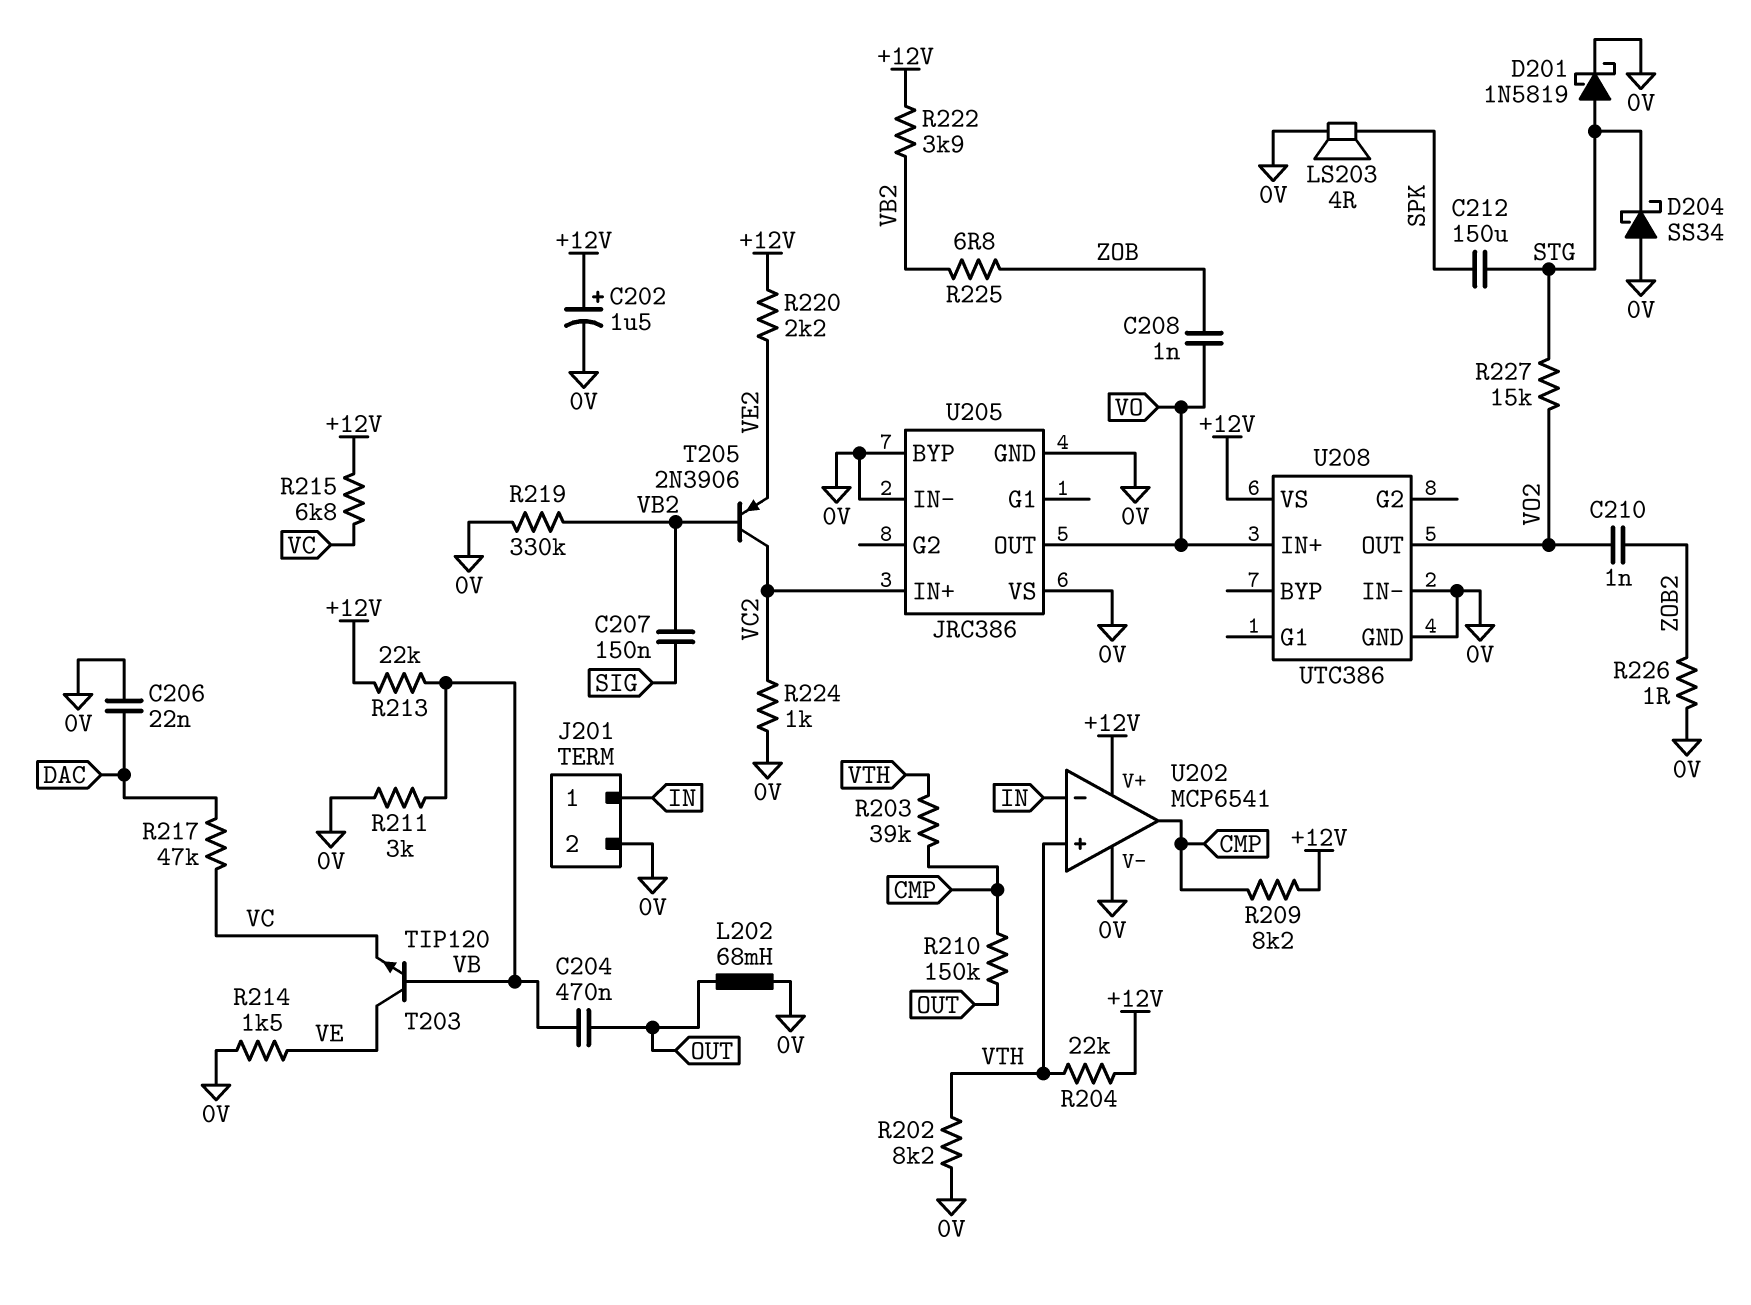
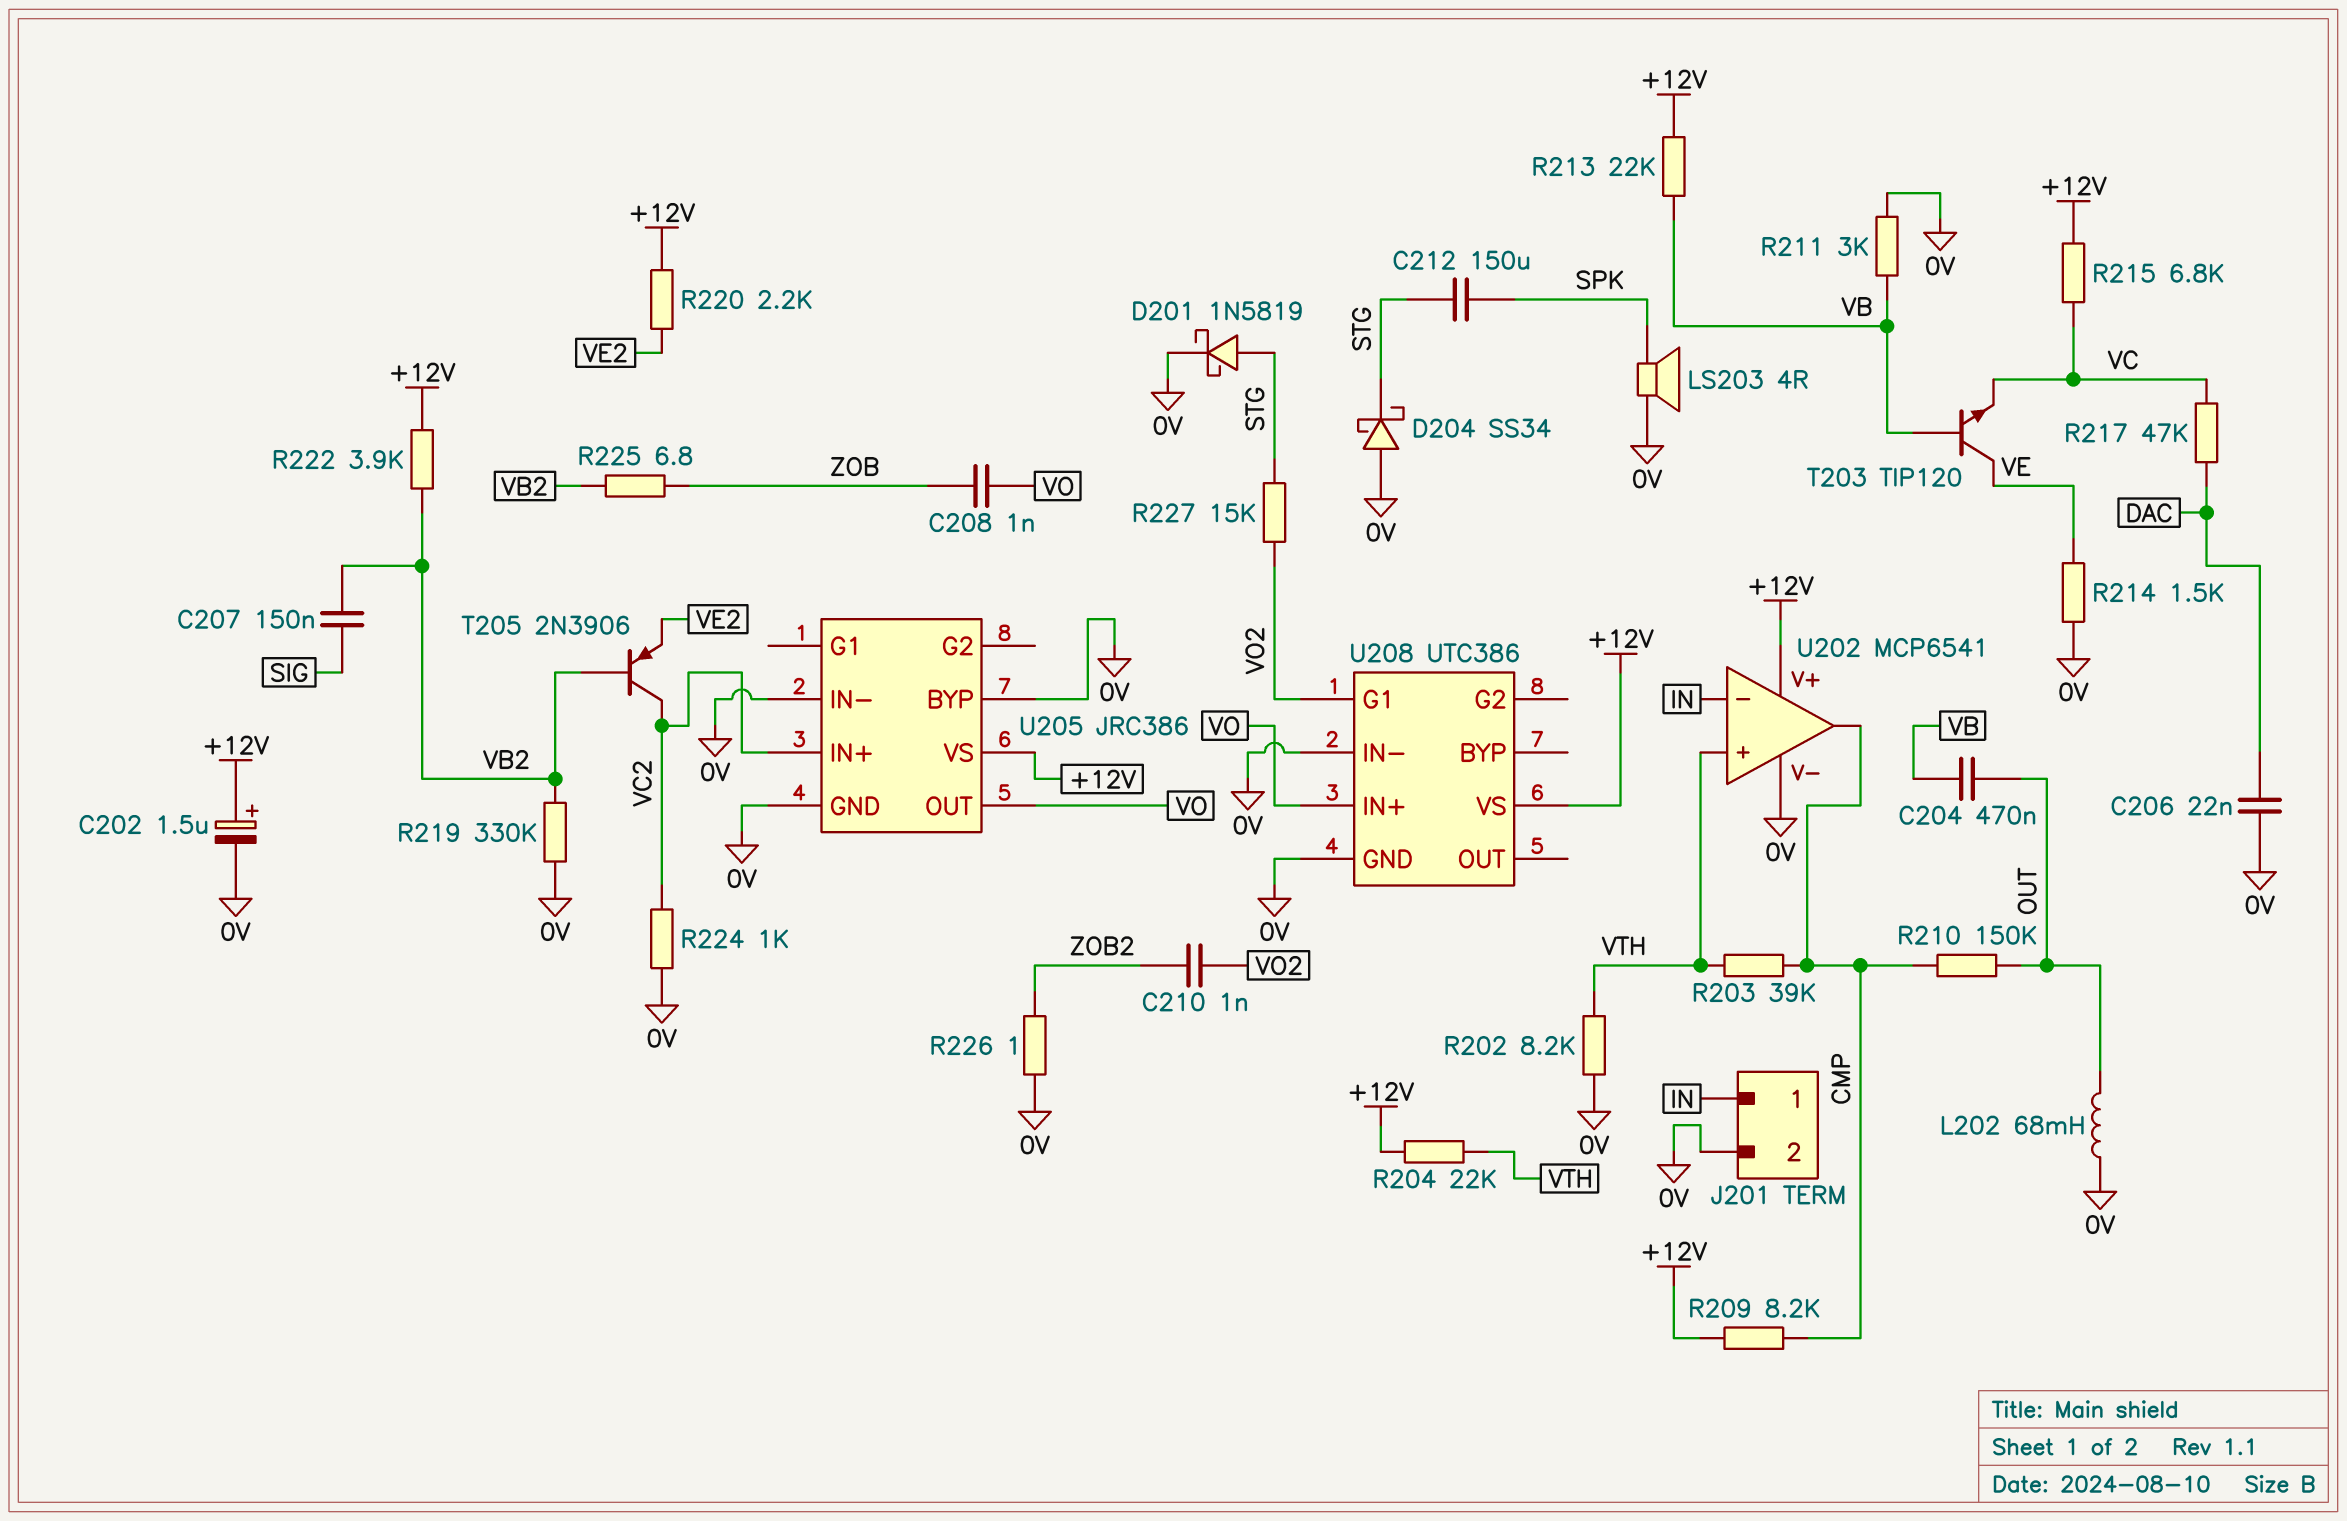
U205 pin VS: 0V -> +12V
U208 pin G1: none -> VO2
U208 pin OUT: VO2 -> none

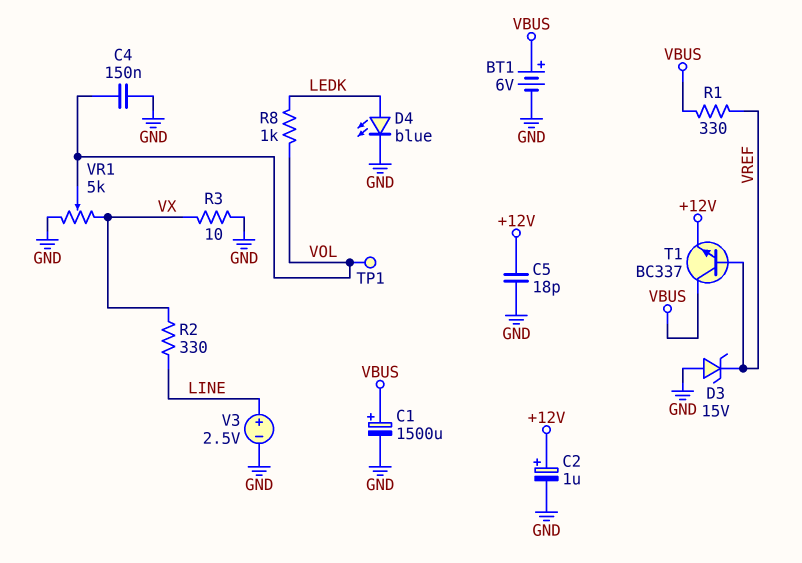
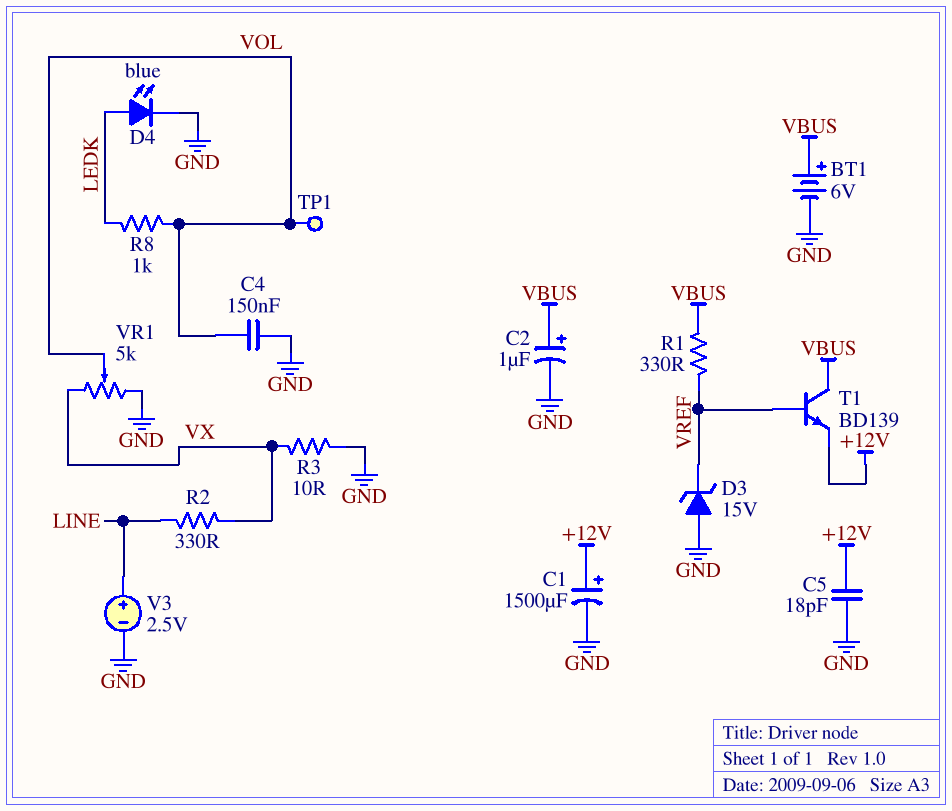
C1: 1500uF (plus VBUS, minus GND) -> 1500uF (plus +12V, minus GND)
C2: 1uF (plus +12V, minus GND) -> 1uF (plus VBUS, minus GND)
T1: NPN BC337 (B VREF, C VBUS, E +12V) -> NPN BD139 (B VREF, C VBUS, E +12V)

__________

REQUIRED WORK: The answer should hold every line of the listing, copied exactly, with no pictures.

TASK SOLUTION:
U205 pin VS: 0V -> +12V
U208 pin G1: none -> VO2
U208 pin OUT: VO2 -> none

C1: 1500uF (plus VBUS, minus GND) -> 1500uF (plus +12V, minus GND)
C2: 1uF (plus +12V, minus GND) -> 1uF (plus VBUS, minus GND)
T1: NPN BC337 (B VREF, C VBUS, E +12V) -> NPN BD139 (B VREF, C VBUS, E +12V)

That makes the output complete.